Counting task data
Segment Open
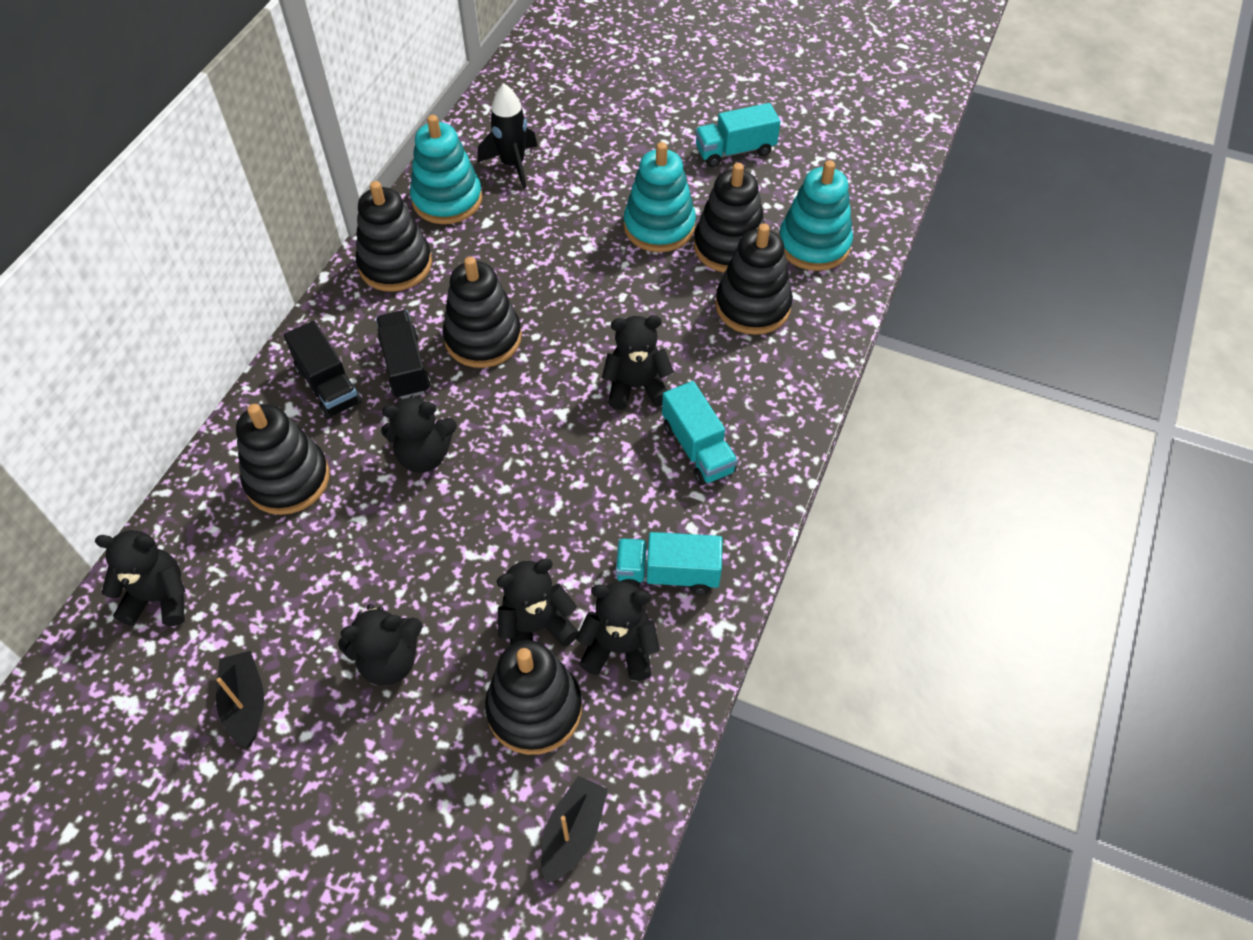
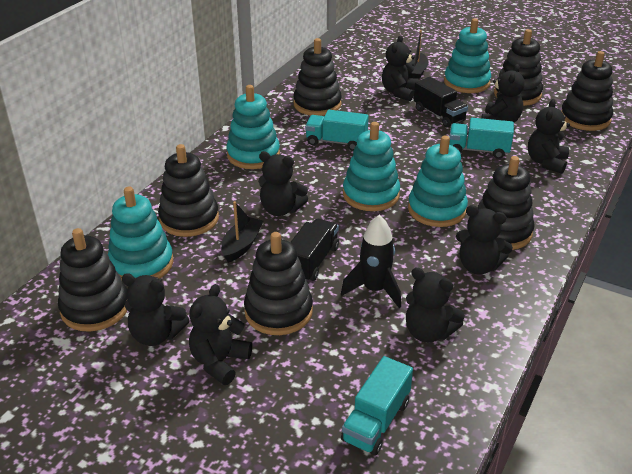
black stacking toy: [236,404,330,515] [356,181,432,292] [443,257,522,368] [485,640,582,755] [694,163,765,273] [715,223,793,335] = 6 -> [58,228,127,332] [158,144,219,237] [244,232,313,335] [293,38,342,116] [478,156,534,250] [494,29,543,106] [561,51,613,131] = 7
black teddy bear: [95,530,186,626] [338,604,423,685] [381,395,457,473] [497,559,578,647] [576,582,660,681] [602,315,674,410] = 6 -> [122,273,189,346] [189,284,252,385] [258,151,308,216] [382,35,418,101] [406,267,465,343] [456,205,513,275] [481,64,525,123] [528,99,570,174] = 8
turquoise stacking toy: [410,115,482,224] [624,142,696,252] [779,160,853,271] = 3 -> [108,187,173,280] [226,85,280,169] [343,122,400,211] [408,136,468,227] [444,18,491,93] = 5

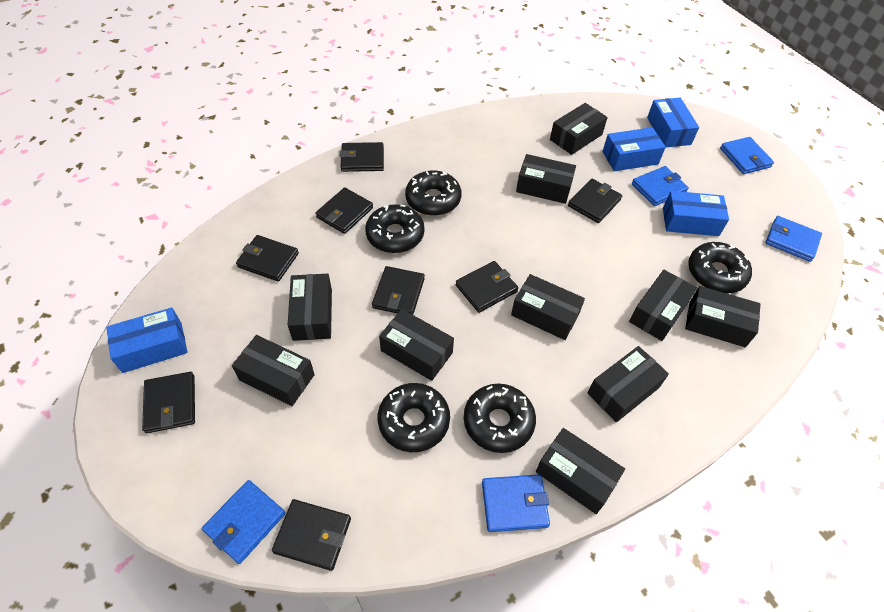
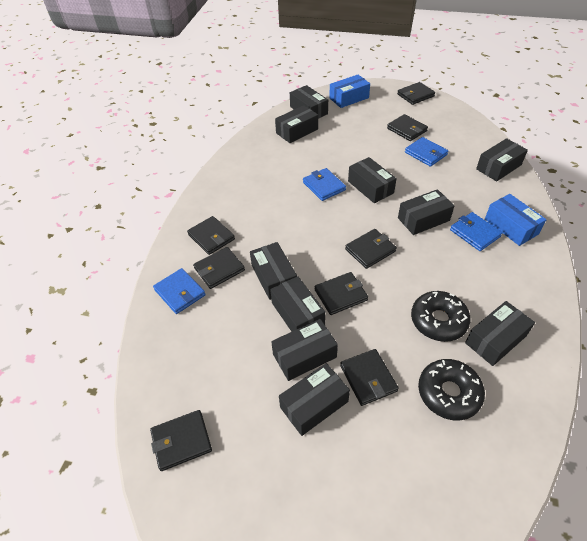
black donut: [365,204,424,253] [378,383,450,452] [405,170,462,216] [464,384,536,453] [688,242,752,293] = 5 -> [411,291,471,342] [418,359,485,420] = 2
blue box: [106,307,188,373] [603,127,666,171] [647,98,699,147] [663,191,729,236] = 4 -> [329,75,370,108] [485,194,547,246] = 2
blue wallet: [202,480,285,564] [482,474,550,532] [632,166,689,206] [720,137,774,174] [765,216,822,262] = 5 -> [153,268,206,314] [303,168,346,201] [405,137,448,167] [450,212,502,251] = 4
Segment Closed
Copy here each line of the preceding records with "blue" in it.

Answer to this problem ->
blue box: [106,307,188,373] [603,127,666,171] [647,98,699,147] [663,191,729,236] = 4 -> [329,75,370,108] [485,194,547,246] = 2
blue wallet: [202,480,285,564] [482,474,550,532] [632,166,689,206] [720,137,774,174] [765,216,822,262] = 5 -> [153,268,206,314] [303,168,346,201] [405,137,448,167] [450,212,502,251] = 4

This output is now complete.